Object state change records:
++++++++++

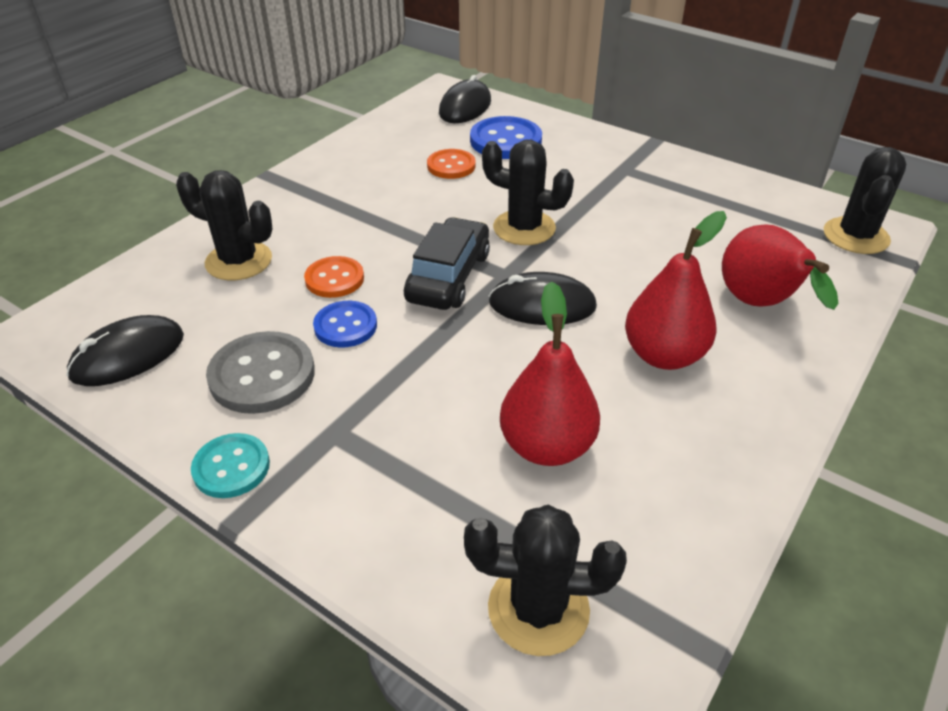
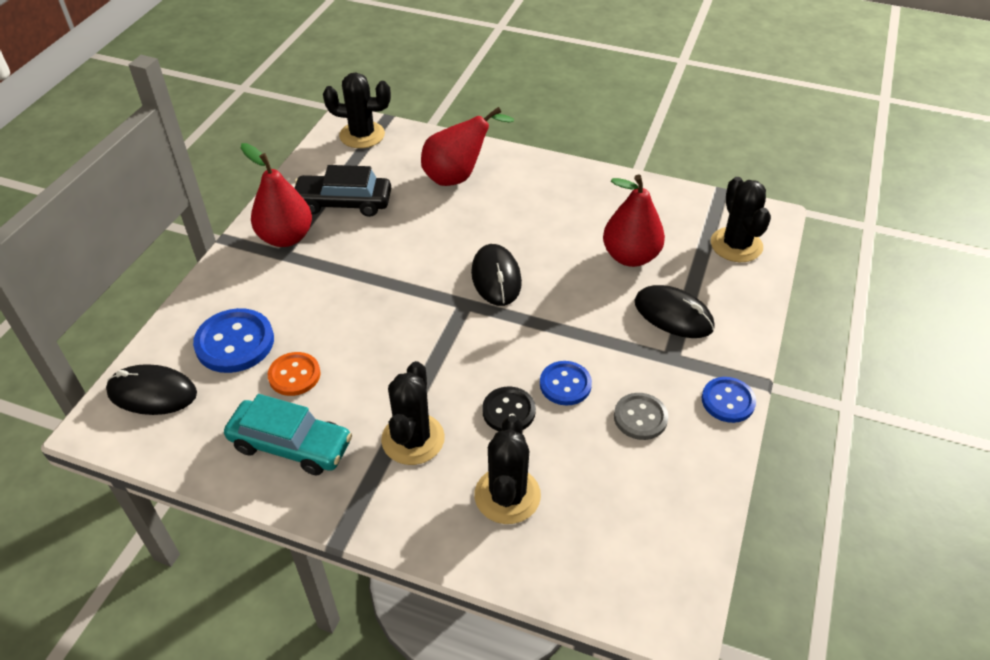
camera: 105 degrees left, 5 degrees up
(128, 355) = (662, 521): black mouse -> black mouse (673, 315)
(231, 467) = (728, 401): turquoise button -> blue button
(262, 375) = (640, 417): grey button -> grey button, size x0.64
(334, 279) = (508, 411): orange button -> black button
(373, 160) = (291, 445): none -> turquoise car
(449, 277) = (480, 337): black car -> black car (343, 203)
(524, 228) = (395, 303): black cactus -> black cactus (413, 439)
(664, 355) = (527, 215): red pear -> red pear (286, 237)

++++++++++

What you need to do
Go through the records and copy each line with "button" in it.

Answer for the task
(231, 467) = (728, 401): turquoise button -> blue button
(262, 375) = (640, 417): grey button -> grey button, size x0.64
(334, 279) = (508, 411): orange button -> black button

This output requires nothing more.